Problem description: In the data below, one line contains "camera: 110 degrees left, 10 degrees up" and a later one contains "camera: 65 degrees right, 10 degrees up". Print both, with every line between them, exactly and alone.

Material provided below:

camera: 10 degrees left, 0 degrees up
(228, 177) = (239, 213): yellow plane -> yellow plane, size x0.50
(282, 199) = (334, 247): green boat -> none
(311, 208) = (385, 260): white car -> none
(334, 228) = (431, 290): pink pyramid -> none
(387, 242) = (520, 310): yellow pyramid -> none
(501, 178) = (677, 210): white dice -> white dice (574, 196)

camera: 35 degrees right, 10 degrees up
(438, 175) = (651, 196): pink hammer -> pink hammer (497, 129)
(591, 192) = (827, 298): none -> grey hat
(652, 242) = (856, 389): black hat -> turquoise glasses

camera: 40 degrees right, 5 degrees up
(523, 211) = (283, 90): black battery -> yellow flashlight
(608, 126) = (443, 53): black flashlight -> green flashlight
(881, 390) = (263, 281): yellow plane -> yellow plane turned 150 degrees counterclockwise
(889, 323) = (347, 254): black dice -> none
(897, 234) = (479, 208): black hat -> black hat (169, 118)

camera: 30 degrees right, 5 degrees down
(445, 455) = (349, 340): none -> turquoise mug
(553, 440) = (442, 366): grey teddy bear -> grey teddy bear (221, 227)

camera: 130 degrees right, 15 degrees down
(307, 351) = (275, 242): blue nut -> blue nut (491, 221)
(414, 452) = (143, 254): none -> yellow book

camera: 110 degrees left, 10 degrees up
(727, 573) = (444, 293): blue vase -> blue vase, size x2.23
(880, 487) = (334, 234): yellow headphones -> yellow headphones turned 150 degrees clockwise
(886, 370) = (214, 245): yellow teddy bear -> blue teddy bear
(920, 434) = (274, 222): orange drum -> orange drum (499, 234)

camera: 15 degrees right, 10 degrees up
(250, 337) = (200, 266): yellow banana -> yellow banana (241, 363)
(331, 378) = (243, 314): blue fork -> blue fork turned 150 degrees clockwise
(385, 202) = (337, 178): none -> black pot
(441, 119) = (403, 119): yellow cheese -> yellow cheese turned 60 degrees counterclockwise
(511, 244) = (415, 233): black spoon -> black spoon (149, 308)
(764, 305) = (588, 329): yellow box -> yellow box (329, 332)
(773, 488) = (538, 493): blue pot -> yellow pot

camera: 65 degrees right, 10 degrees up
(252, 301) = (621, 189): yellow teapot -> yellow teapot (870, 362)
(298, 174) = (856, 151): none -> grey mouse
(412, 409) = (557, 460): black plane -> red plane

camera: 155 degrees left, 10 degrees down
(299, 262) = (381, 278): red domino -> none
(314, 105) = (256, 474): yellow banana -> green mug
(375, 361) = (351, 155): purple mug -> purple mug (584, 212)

End of Material provided.

Response to the exercise:
camera: 110 degrees left, 10 degrees up
(727, 573) = (444, 293): blue vase -> blue vase, size x2.23
(880, 487) = (334, 234): yellow headphones -> yellow headphones turned 150 degrees clockwise
(886, 370) = (214, 245): yellow teddy bear -> blue teddy bear
(920, 434) = (274, 222): orange drum -> orange drum (499, 234)

camera: 15 degrees right, 10 degrees up
(250, 337) = (200, 266): yellow banana -> yellow banana (241, 363)
(331, 378) = (243, 314): blue fork -> blue fork turned 150 degrees clockwise
(385, 202) = (337, 178): none -> black pot
(441, 119) = (403, 119): yellow cheese -> yellow cheese turned 60 degrees counterclockwise
(511, 244) = (415, 233): black spoon -> black spoon (149, 308)
(764, 305) = (588, 329): yellow box -> yellow box (329, 332)
(773, 488) = (538, 493): blue pot -> yellow pot

camera: 65 degrees right, 10 degrees up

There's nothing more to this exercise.